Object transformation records
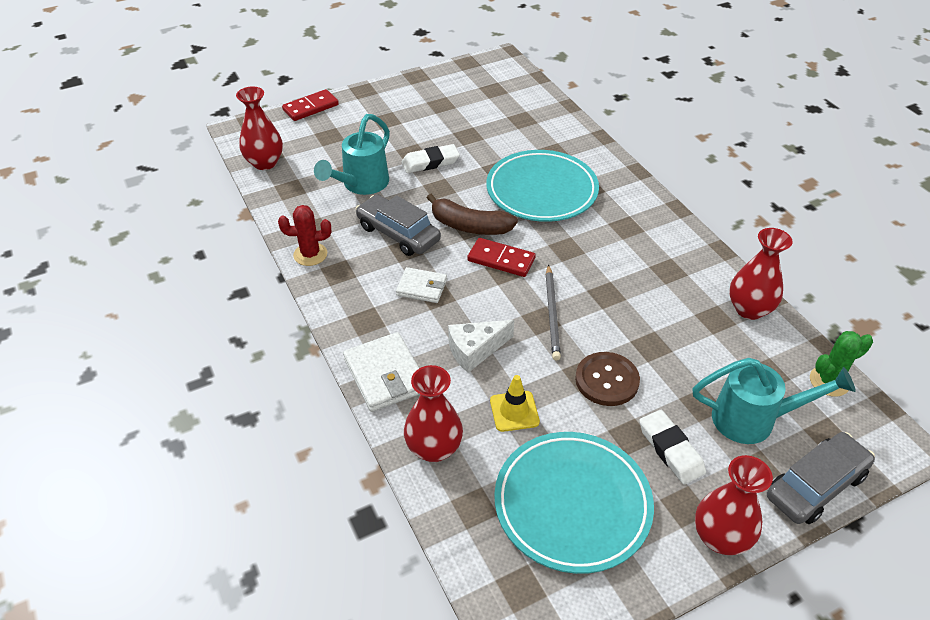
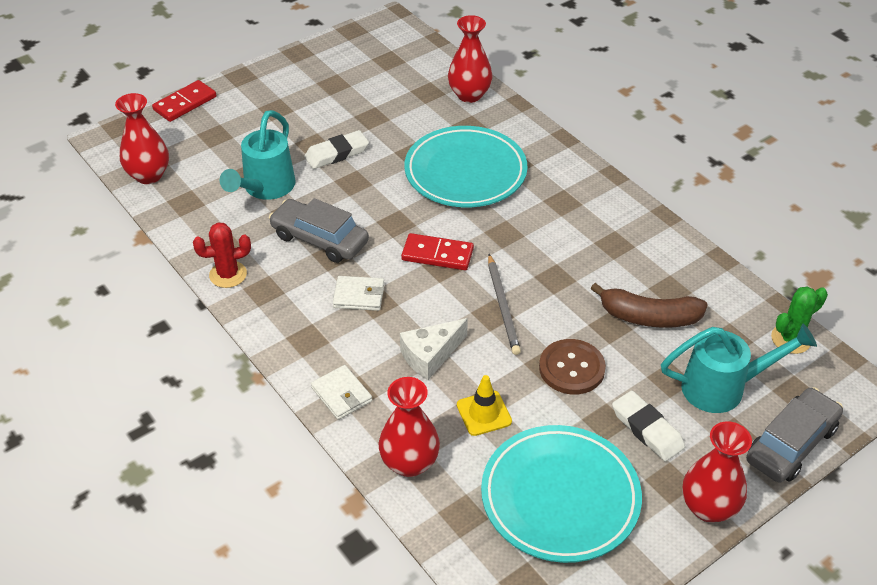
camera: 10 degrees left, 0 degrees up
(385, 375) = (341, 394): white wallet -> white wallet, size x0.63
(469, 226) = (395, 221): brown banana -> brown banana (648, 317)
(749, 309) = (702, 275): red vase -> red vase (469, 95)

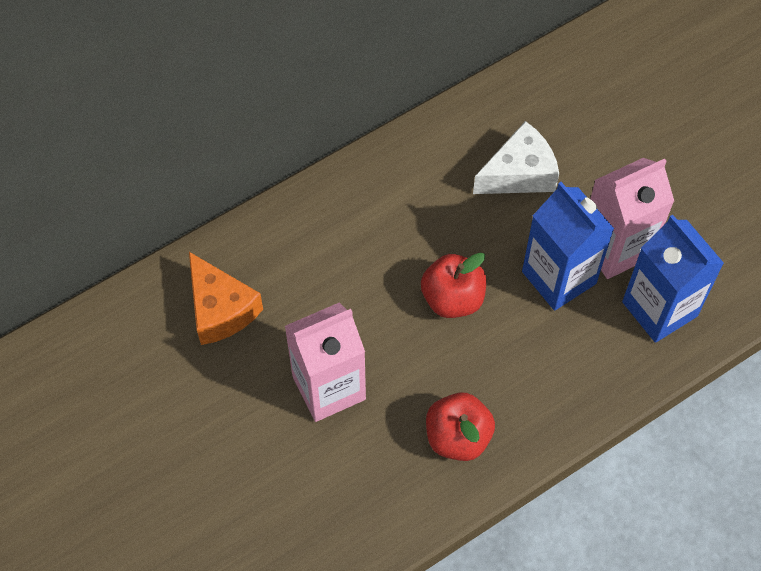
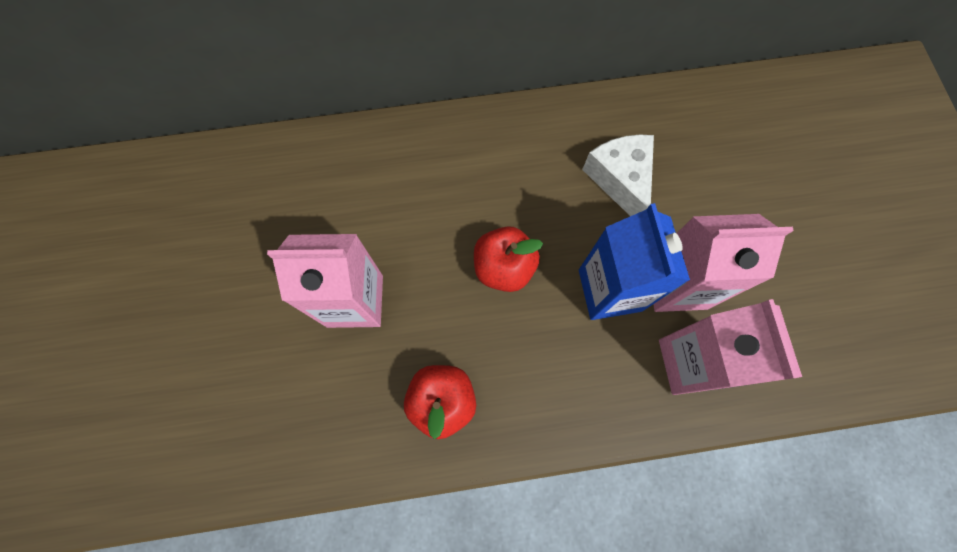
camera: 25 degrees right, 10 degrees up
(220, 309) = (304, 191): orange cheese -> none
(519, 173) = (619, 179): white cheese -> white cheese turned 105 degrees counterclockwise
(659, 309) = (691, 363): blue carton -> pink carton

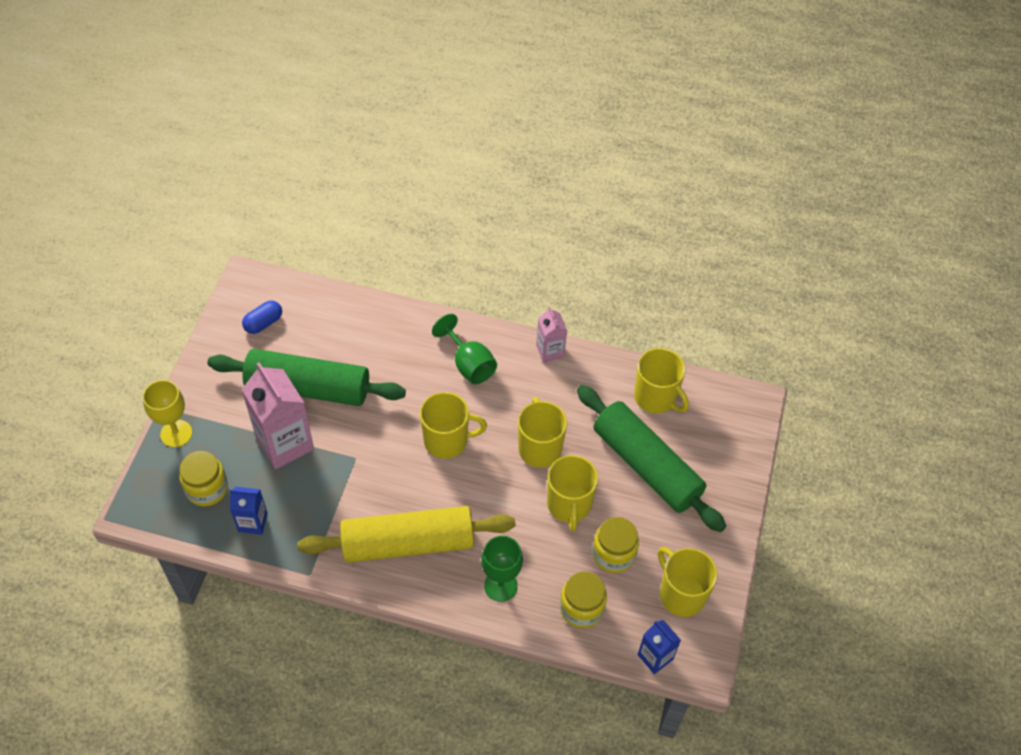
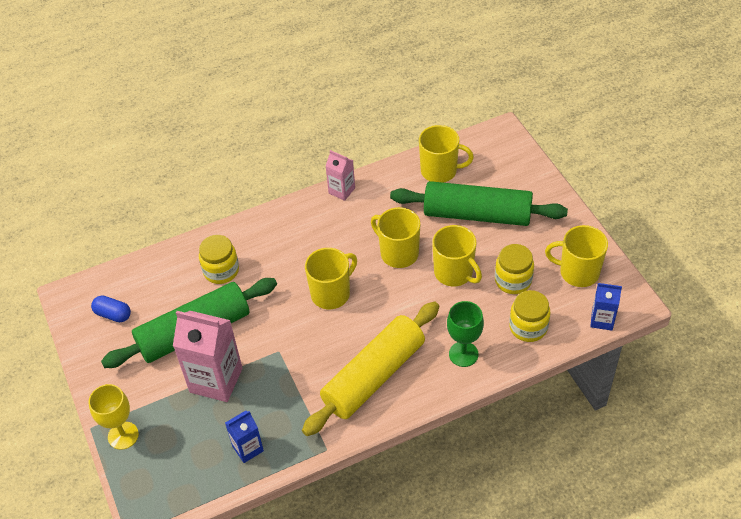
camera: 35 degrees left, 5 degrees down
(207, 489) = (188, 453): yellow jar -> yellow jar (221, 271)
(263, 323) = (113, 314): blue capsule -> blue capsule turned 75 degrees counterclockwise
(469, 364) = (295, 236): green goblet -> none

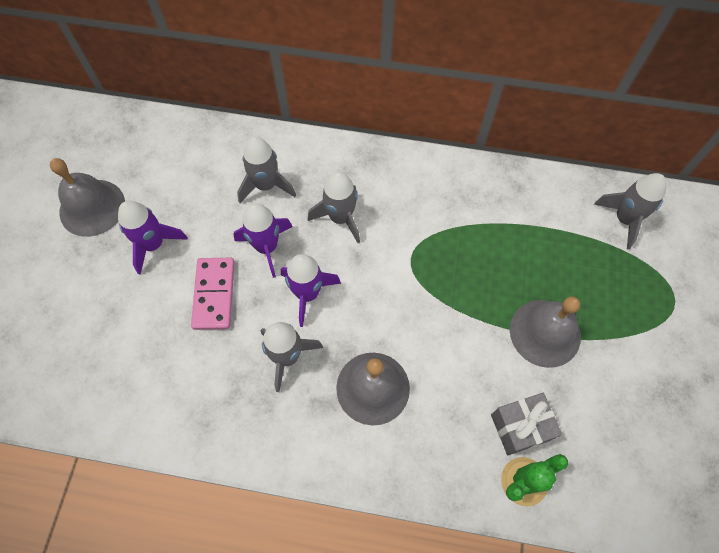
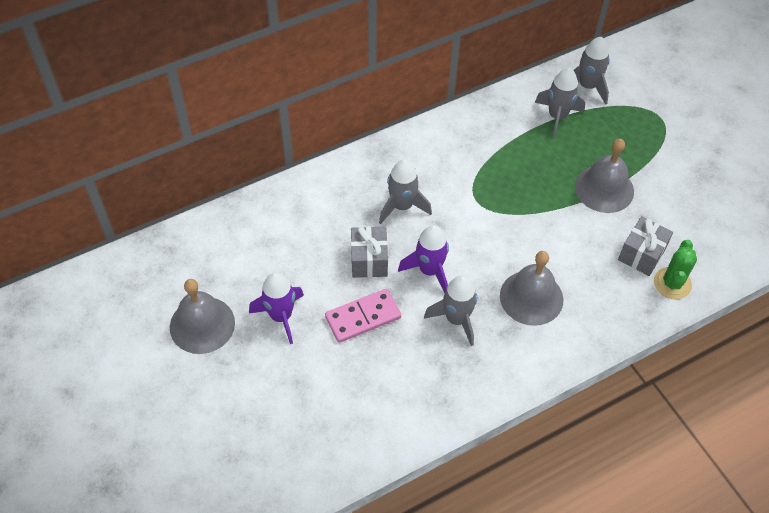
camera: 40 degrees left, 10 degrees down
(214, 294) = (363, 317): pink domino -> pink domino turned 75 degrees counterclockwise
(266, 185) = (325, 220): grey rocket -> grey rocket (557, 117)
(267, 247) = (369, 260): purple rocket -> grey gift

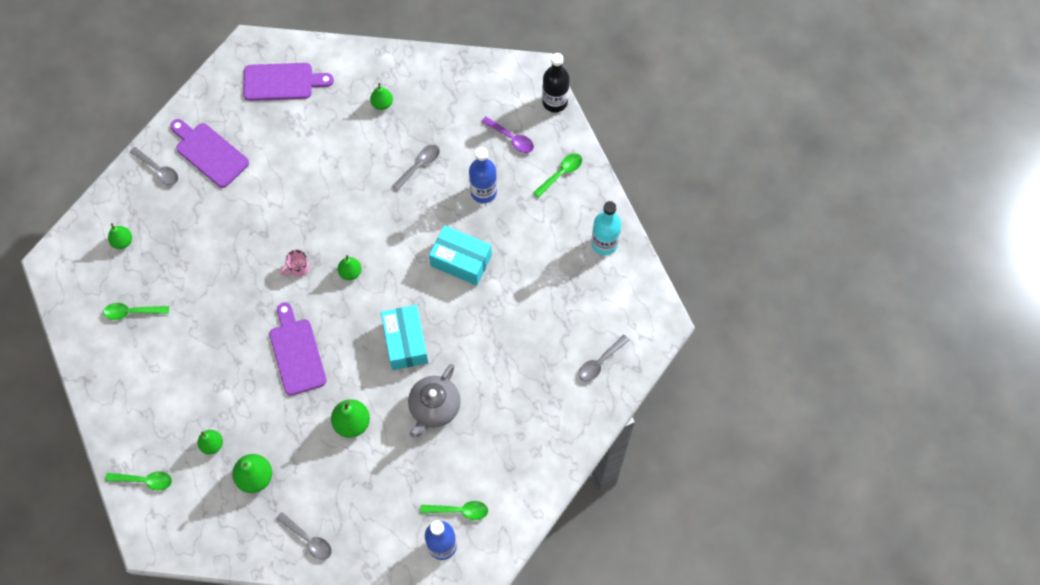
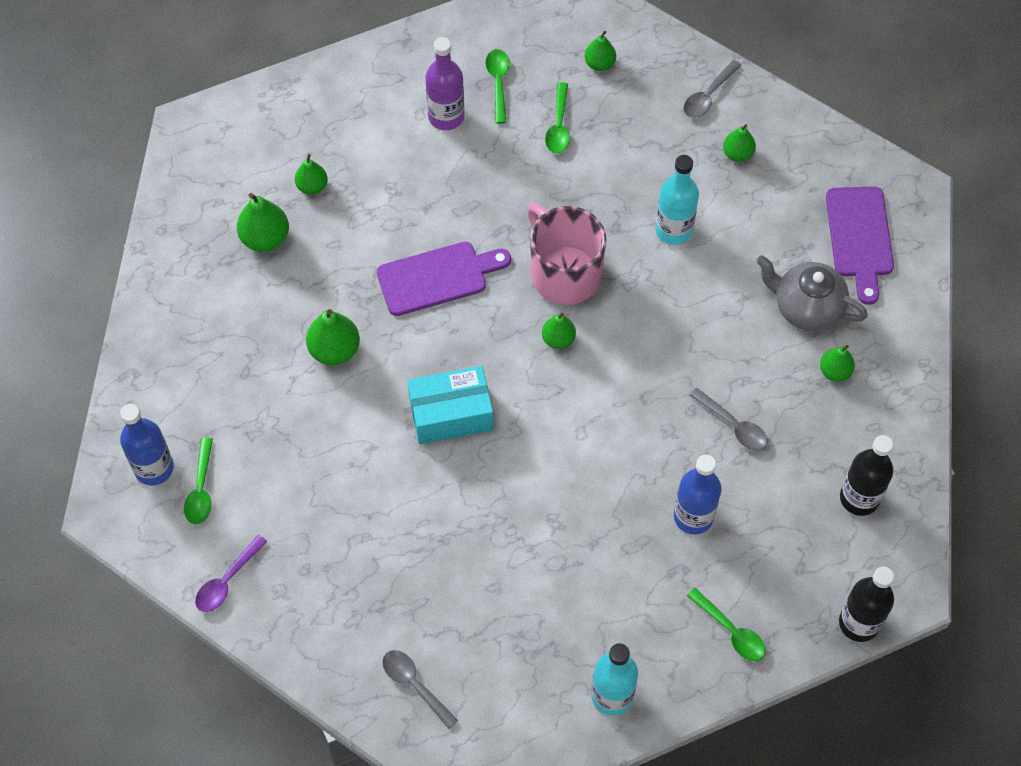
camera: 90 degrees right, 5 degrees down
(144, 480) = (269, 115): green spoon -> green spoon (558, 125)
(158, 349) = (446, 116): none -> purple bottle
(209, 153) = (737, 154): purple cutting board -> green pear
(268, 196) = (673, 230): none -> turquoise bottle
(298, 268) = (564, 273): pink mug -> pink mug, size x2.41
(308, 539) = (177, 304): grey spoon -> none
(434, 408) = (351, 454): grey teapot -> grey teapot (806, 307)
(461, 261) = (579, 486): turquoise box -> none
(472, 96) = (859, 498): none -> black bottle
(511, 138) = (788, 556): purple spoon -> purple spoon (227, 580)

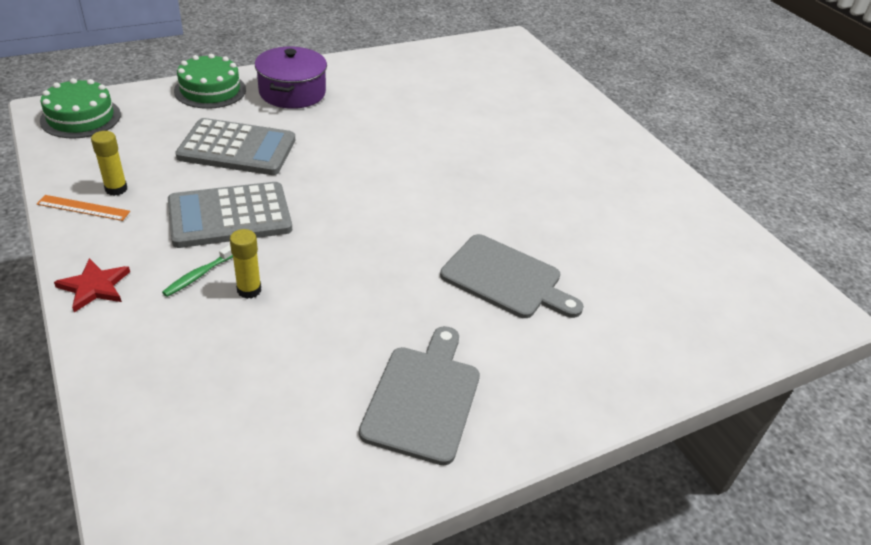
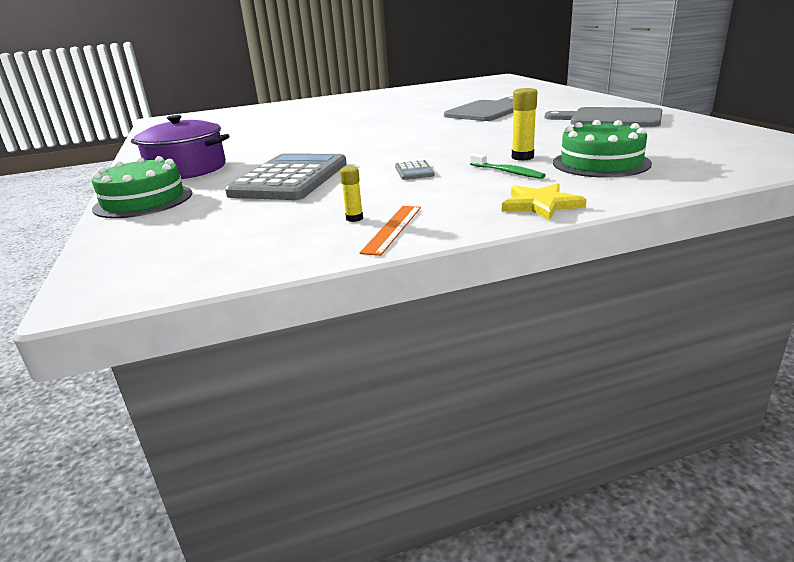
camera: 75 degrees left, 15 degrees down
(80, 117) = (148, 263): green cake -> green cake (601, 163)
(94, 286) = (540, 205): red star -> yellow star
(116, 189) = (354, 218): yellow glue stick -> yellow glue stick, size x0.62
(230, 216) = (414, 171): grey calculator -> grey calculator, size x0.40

▶ WHAT YOU NEED TO DO
Leaving the images behind, set down every entry word for word.

▶ EXERCISE SOLUTION
camera: 10 degrees left, 0 degrees up
(385, 375) = (341, 394): white wallet -> white wallet, size x0.63
(469, 226) = (395, 221): brown banana -> brown banana (648, 317)
(749, 309) = (702, 275): red vase -> red vase (469, 95)

camera: 25 degrees right, 10 degrees up
(220, 309) = (304, 191): orange cheese -> none
(519, 173) = (619, 179): white cheese -> white cheese turned 105 degrees counterclockwise
(659, 309) = (691, 363): blue carton -> pink carton

camera: 35 degrees left, 5 degrees down
(207, 489) = (188, 453): yellow jar -> yellow jar (221, 271)
(263, 323) = (113, 314): blue capsule -> blue capsule turned 75 degrees counterclockwise
(469, 364) = (295, 236): green goblet -> none

camera: 40 degrees left, 10 degrees down
(214, 294) = (363, 317): pink domino -> pink domino turned 75 degrees counterclockwise
(266, 185) = (325, 220): grey rocket -> grey rocket (557, 117)
(267, 247) = (369, 260): purple rocket -> grey gift

camera: 90 degrees right, 5 degrees down
(144, 480) = (269, 115): green spoon -> green spoon (558, 125)
(158, 349) = (446, 116): none -> purple bottle
(209, 153) = (737, 154): purple cutting board -> green pear
(268, 196) = (673, 230): none -> turquoise bottle
(298, 268) = (564, 273): pink mug -> pink mug, size x2.41
(308, 539) = (177, 304): grey spoon -> none
(434, 408) = (351, 454): grey teapot -> grey teapot (806, 307)
(461, 261) = (579, 486): turquoise box -> none
(472, 96) = (859, 498): none -> black bottle
(511, 138) = (788, 556): purple spoon -> purple spoon (227, 580)

camera: 75 degrees left, 15 degrees down
(80, 117) = (148, 263): green cake -> green cake (601, 163)
(94, 286) = (540, 205): red star -> yellow star
(116, 189) = (354, 218): yellow glue stick -> yellow glue stick, size x0.62
(230, 216) = (414, 171): grey calculator -> grey calculator, size x0.40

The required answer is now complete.